- _Problem statement_:
Print the data below exactly as it appears.

===== Entries shown

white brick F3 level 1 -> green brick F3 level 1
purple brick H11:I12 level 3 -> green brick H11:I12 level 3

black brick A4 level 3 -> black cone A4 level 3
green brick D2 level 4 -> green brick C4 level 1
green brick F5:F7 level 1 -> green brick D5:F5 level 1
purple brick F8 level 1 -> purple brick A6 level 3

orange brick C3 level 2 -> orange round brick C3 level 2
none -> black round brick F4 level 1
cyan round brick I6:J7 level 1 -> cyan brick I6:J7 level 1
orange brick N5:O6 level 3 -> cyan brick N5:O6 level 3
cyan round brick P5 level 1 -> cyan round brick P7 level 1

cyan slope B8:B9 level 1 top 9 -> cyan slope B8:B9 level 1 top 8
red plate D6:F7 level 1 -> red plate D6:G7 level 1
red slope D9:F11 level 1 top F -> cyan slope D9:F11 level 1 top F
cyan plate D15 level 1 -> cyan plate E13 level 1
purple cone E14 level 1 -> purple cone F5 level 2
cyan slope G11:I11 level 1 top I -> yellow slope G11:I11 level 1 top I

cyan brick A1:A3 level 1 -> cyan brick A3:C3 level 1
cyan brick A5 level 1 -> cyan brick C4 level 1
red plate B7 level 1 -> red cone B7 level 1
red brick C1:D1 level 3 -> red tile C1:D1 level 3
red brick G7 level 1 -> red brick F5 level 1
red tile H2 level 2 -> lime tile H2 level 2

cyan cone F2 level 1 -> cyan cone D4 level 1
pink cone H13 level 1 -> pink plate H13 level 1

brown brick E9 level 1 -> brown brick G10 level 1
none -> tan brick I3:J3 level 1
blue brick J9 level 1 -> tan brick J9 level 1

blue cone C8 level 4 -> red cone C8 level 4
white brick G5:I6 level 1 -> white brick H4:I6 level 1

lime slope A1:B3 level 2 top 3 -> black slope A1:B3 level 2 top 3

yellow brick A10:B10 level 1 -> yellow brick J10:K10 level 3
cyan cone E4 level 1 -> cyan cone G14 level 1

==========

- _Written answer_:
white brick F3 level 1 -> green brick F3 level 1
purple brick H11:I12 level 3 -> green brick H11:I12 level 3

black brick A4 level 3 -> black cone A4 level 3
green brick D2 level 4 -> green brick C4 level 1
green brick F5:F7 level 1 -> green brick D5:F5 level 1
purple brick F8 level 1 -> purple brick A6 level 3

orange brick C3 level 2 -> orange round brick C3 level 2
none -> black round brick F4 level 1
cyan round brick I6:J7 level 1 -> cyan brick I6:J7 level 1
orange brick N5:O6 level 3 -> cyan brick N5:O6 level 3
cyan round brick P5 level 1 -> cyan round brick P7 level 1

cyan slope B8:B9 level 1 top 9 -> cyan slope B8:B9 level 1 top 8
red plate D6:F7 level 1 -> red plate D6:G7 level 1
red slope D9:F11 level 1 top F -> cyan slope D9:F11 level 1 top F
cyan plate D15 level 1 -> cyan plate E13 level 1
purple cone E14 level 1 -> purple cone F5 level 2
cyan slope G11:I11 level 1 top I -> yellow slope G11:I11 level 1 top I

cyan brick A1:A3 level 1 -> cyan brick A3:C3 level 1
cyan brick A5 level 1 -> cyan brick C4 level 1
red plate B7 level 1 -> red cone B7 level 1
red brick C1:D1 level 3 -> red tile C1:D1 level 3
red brick G7 level 1 -> red brick F5 level 1
red tile H2 level 2 -> lime tile H2 level 2

cyan cone F2 level 1 -> cyan cone D4 level 1
pink cone H13 level 1 -> pink plate H13 level 1

brown brick E9 level 1 -> brown brick G10 level 1
none -> tan brick I3:J3 level 1
blue brick J9 level 1 -> tan brick J9 level 1

blue cone C8 level 4 -> red cone C8 level 4
white brick G5:I6 level 1 -> white brick H4:I6 level 1

lime slope A1:B3 level 2 top 3 -> black slope A1:B3 level 2 top 3

yellow brick A10:B10 level 1 -> yellow brick J10:K10 level 3
cyan cone E4 level 1 -> cyan cone G14 level 1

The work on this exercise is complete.